Job item >> Exclude the pictures and reproduce the remaining data exactly as written.

--- START ---

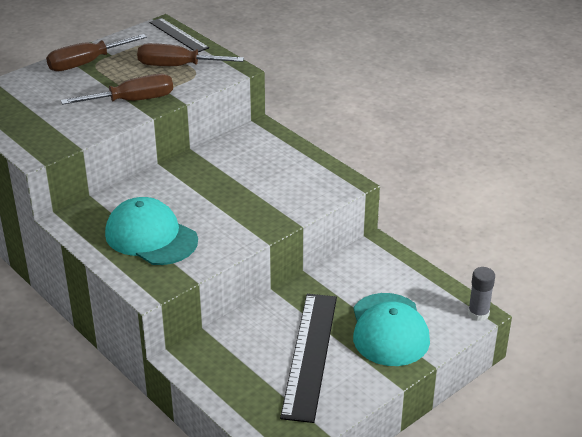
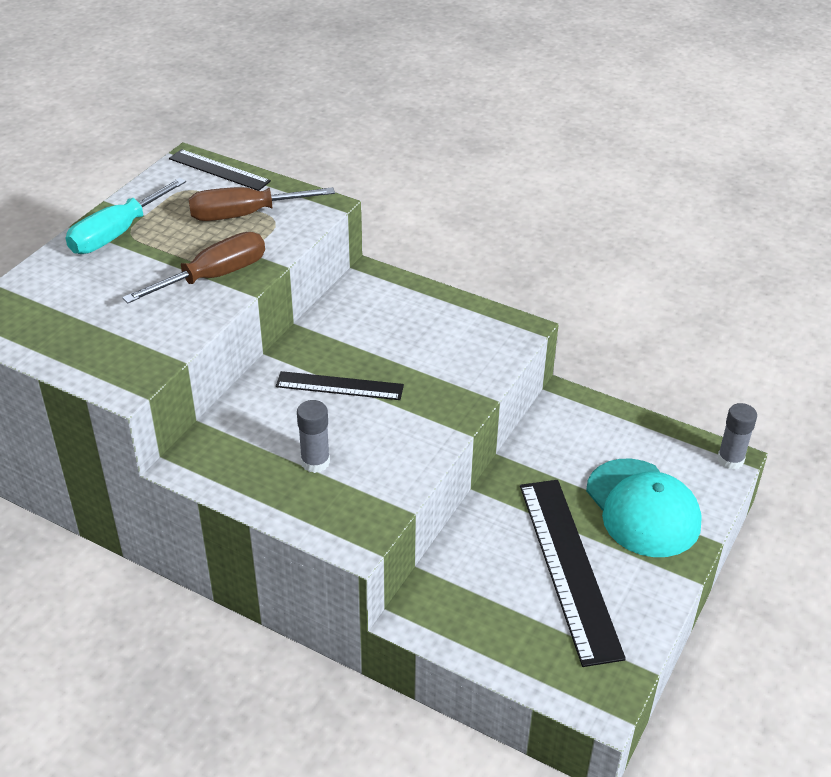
camera: 20 degrees left, 5 degrees up
brown screwdriver [46,34,147,72] -> turquoise screwdriver [66,178,186,254]
turquoise cap [105,197,198,265] -> grey glue stick [297,400,330,473]
none -> black ruler [276,371,404,400]

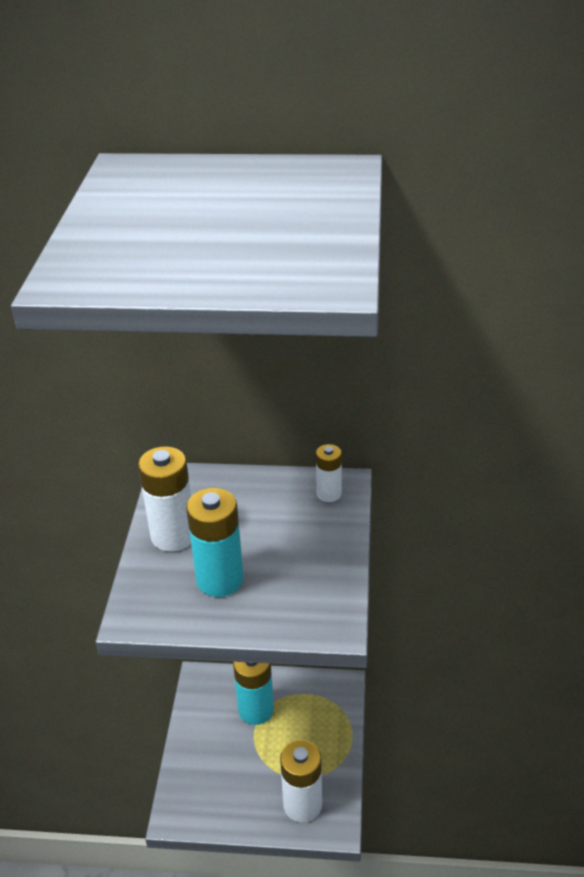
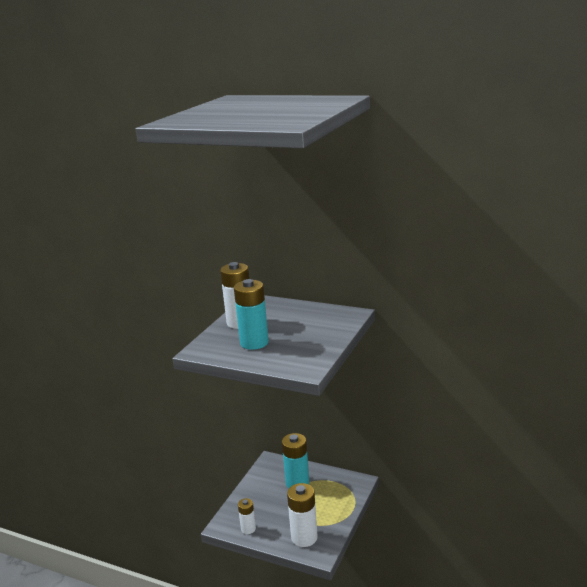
camera: 20 degrees right, 15 degrees down
white battery [316,444,342,502] -> white battery moved to [238,498,256,534]

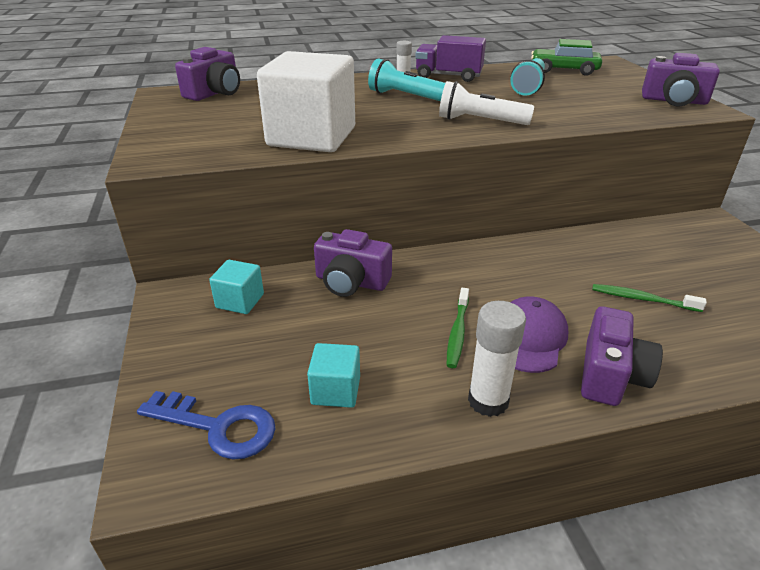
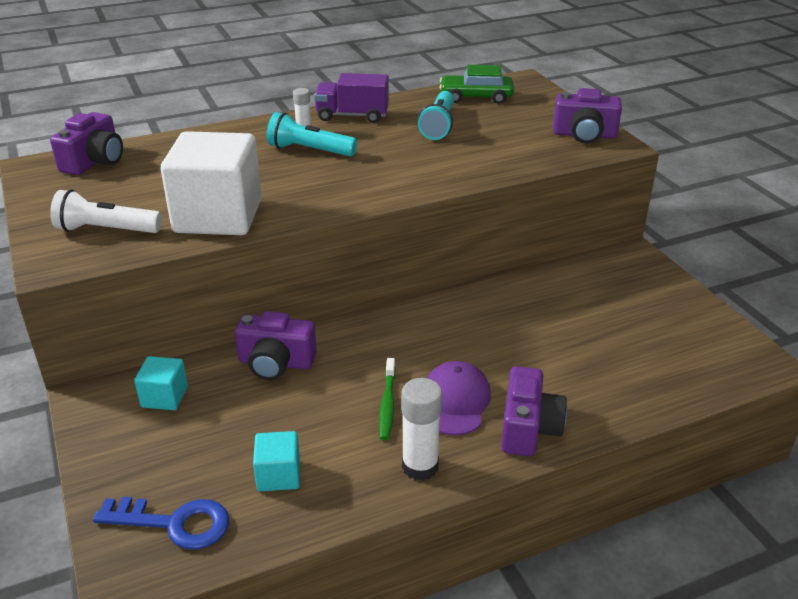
camera: 10 degrees left, 0 degrees up
white flashlight [439,81,534,125] -> white flashlight moved to [50,189,162,233]
green toothbrush [592,284,707,312] -> none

--- END ---

Solution to this task >>
camera: 20 degrees left, 5 degrees up
brown screwdriver [46,34,147,72] -> turquoise screwdriver [66,178,186,254]
turquoise cap [105,197,198,265] -> grey glue stick [297,400,330,473]
none -> black ruler [276,371,404,400]

camera: 20 degrees right, 15 degrees down
white battery [316,444,342,502] -> white battery moved to [238,498,256,534]

camera: 10 degrees left, 0 degrees up
white flashlight [439,81,534,125] -> white flashlight moved to [50,189,162,233]
green toothbrush [592,284,707,312] -> none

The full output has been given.